● WORK ORDER
Leave every picture out. Set down all the lines below exactly.

[Source records]

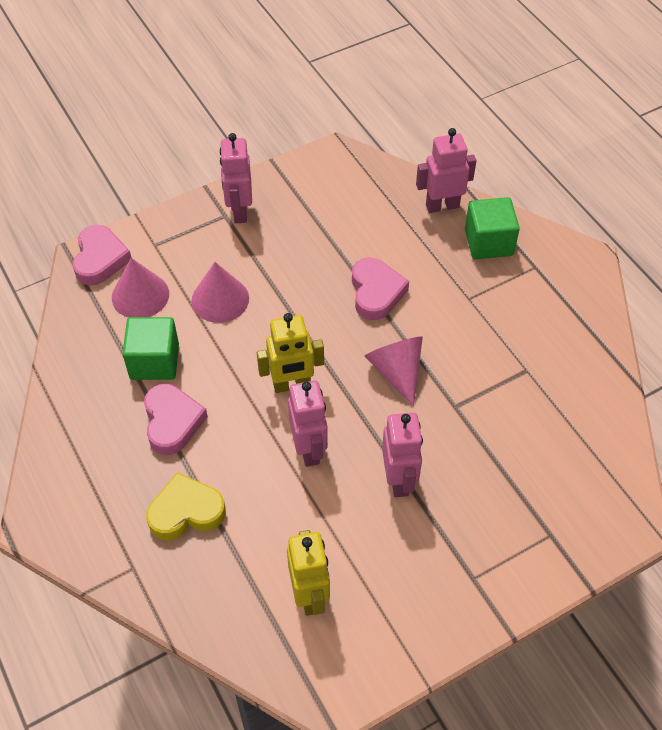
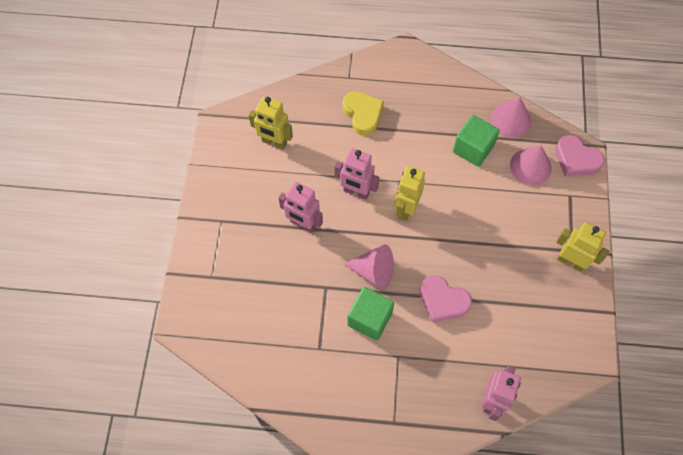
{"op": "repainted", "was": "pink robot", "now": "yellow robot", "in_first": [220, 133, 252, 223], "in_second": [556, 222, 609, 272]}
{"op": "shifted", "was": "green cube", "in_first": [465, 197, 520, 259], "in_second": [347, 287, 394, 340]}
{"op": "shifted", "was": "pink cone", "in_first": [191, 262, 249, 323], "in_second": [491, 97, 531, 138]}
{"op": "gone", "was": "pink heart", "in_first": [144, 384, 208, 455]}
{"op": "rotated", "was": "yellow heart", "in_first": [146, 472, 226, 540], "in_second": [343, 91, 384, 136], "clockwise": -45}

● RESPONSE BOX
{"op": "repainted", "was": "pink robot", "now": "yellow robot", "in_first": [220, 133, 252, 223], "in_second": [556, 222, 609, 272]}
{"op": "shifted", "was": "green cube", "in_first": [465, 197, 520, 259], "in_second": [347, 287, 394, 340]}
{"op": "shifted", "was": "pink cone", "in_first": [191, 262, 249, 323], "in_second": [491, 97, 531, 138]}
{"op": "gone", "was": "pink heart", "in_first": [144, 384, 208, 455]}
{"op": "rotated", "was": "yellow heart", "in_first": [146, 472, 226, 540], "in_second": [343, 91, 384, 136], "clockwise": -45}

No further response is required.